Detected change data:
BEGIN

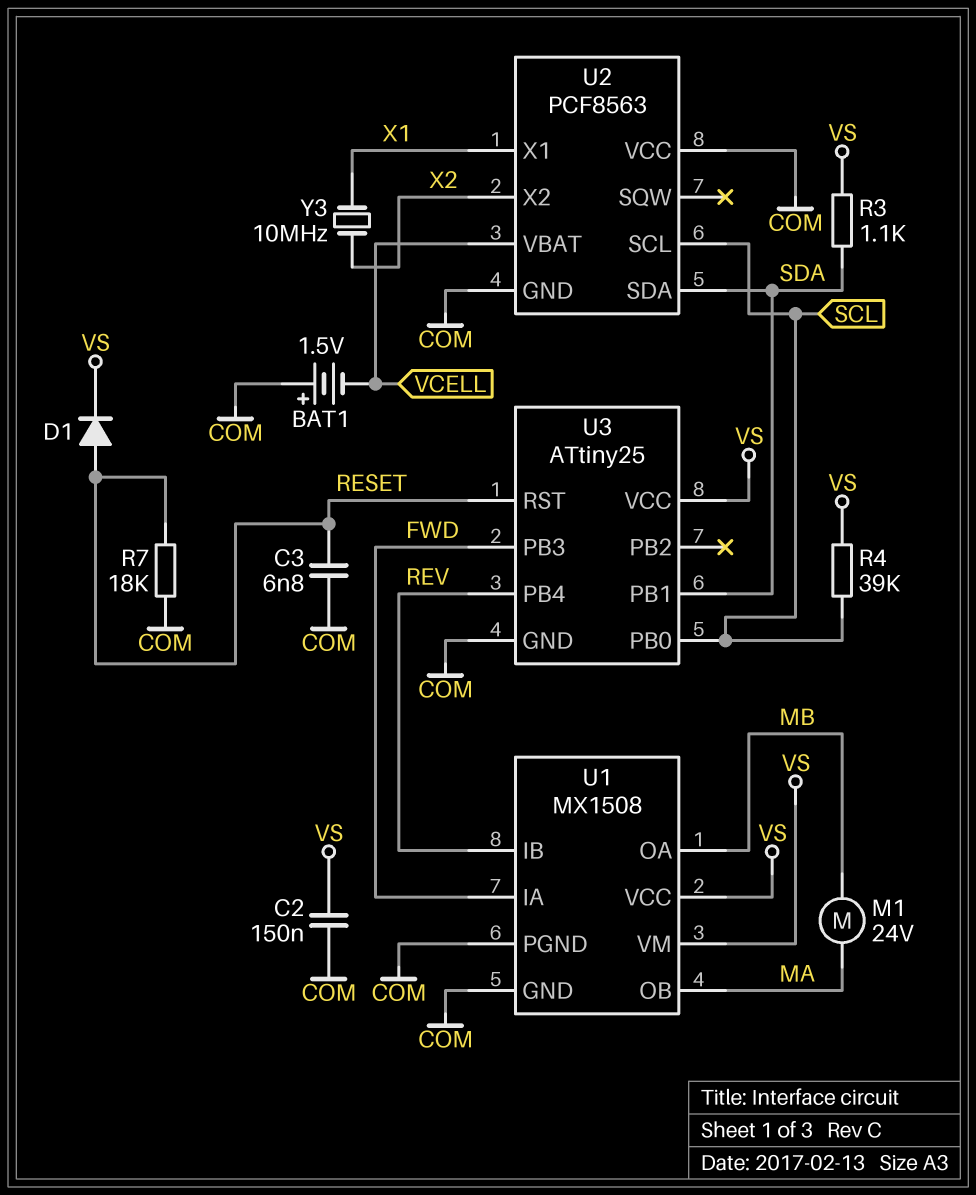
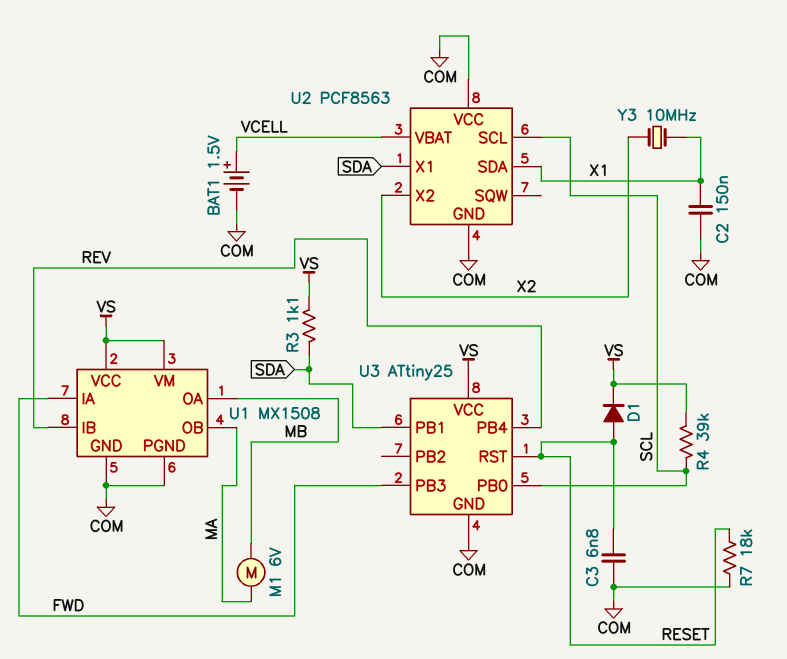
BAT1: 1.5V (plus COM, minus VCELL) -> 1.5V (plus VCELL, minus COM)
C2: 150nF (COM, VS) -> 150nF (COM, X1)
M1: motor 24V (MA, MB) -> motor 6V (MA, MB)
U2 pin SDA: SDA -> X1
U2 pin X1: X1 -> SDA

END

* [Requirement]: Starting at the line that holds "C2: 150nF (COM, VS) -> 150nF (COM, X1)", set down each line exactly through the last line of the records above, and no others.

* [Answer section]:
C2: 150nF (COM, VS) -> 150nF (COM, X1)
M1: motor 24V (MA, MB) -> motor 6V (MA, MB)
U2 pin SDA: SDA -> X1
U2 pin X1: X1 -> SDA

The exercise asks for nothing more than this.